### What to do
Leave the pictures out and return every line below exactly.

[Scene comparison data]
━━━━━━━━━━━━━━━━━━━━

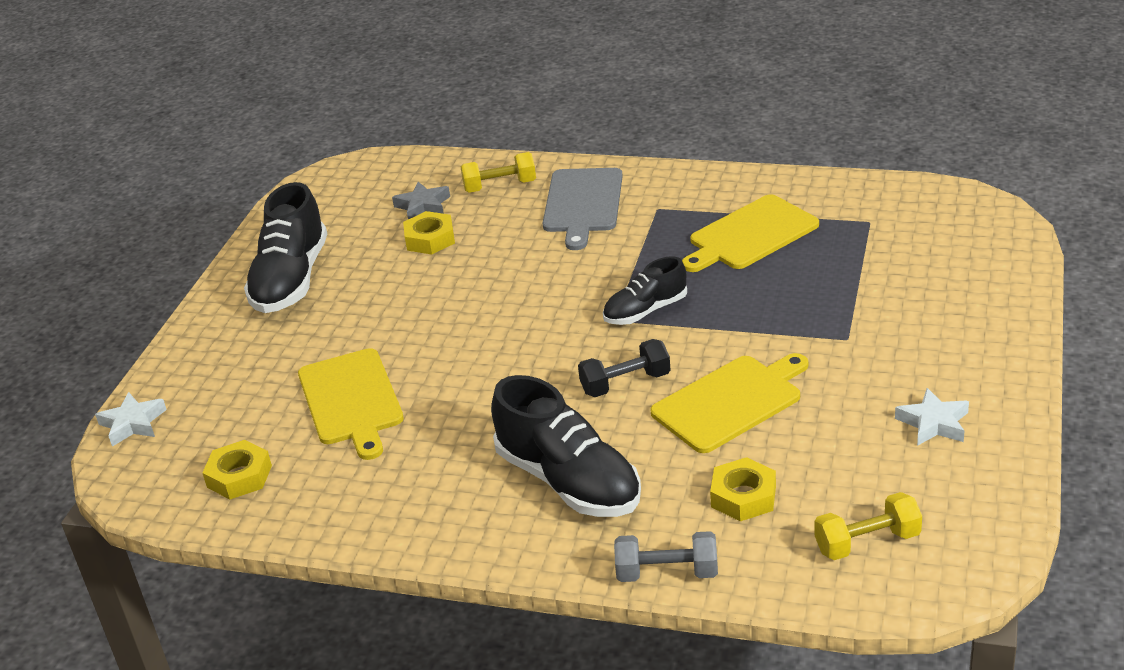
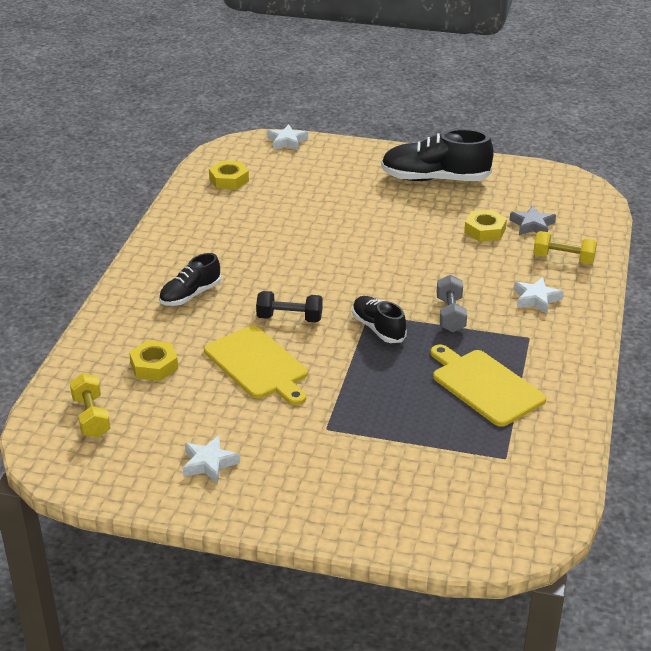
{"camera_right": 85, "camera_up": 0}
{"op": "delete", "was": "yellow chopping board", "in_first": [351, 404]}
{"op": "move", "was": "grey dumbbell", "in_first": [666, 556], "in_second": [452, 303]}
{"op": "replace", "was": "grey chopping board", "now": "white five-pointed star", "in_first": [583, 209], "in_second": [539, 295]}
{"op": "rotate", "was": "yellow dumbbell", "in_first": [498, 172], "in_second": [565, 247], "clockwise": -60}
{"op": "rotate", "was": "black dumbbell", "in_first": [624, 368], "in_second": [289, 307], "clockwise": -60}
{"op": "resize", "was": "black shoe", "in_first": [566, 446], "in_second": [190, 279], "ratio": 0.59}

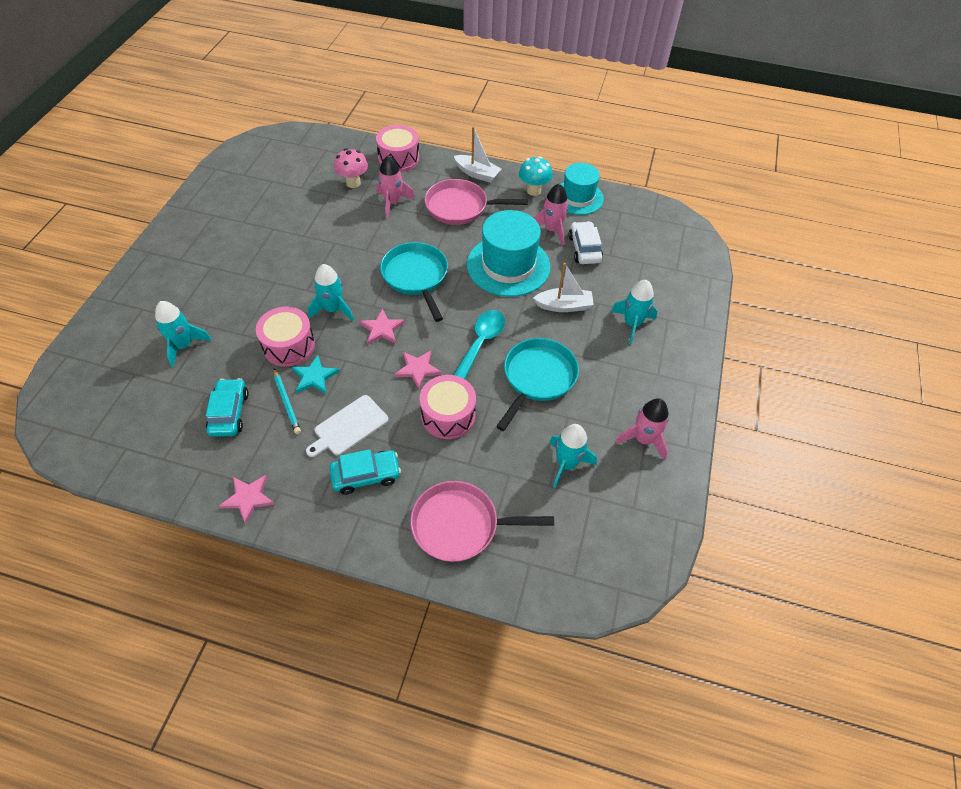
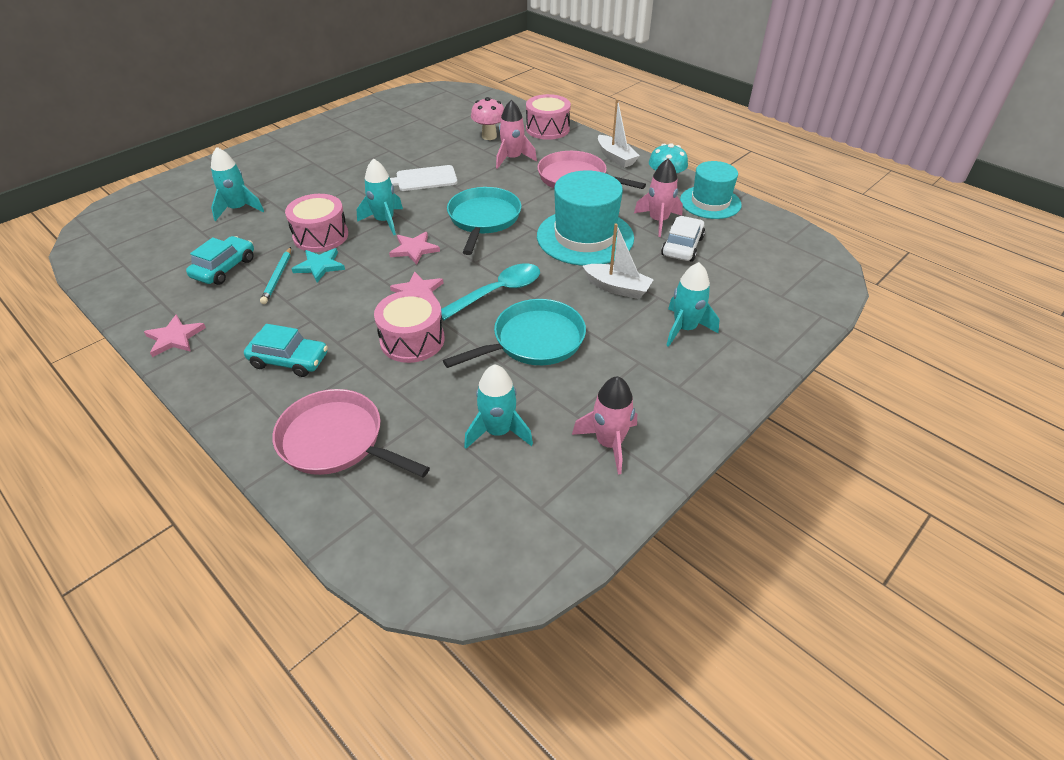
{"camera_right": 30, "camera_up": -10}
{"op": "move", "was": "white chopping board", "in_first": [347, 426], "in_second": [424, 178]}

━━━━━━━━━━━━━━━━━━━━

### Exercise output
{"camera_right": 85, "camera_up": 0}
{"op": "delete", "was": "yellow chopping board", "in_first": [351, 404]}
{"op": "move", "was": "grey dumbbell", "in_first": [666, 556], "in_second": [452, 303]}
{"op": "replace", "was": "grey chopping board", "now": "white five-pointed star", "in_first": [583, 209], "in_second": [539, 295]}
{"op": "rotate", "was": "yellow dumbbell", "in_first": [498, 172], "in_second": [565, 247], "clockwise": -60}
{"op": "rotate", "was": "black dumbbell", "in_first": [624, 368], "in_second": [289, 307], "clockwise": -60}
{"op": "resize", "was": "black shoe", "in_first": [566, 446], "in_second": [190, 279], "ratio": 0.59}

{"camera_right": 30, "camera_up": -10}
{"op": "move", "was": "white chopping board", "in_first": [347, 426], "in_second": [424, 178]}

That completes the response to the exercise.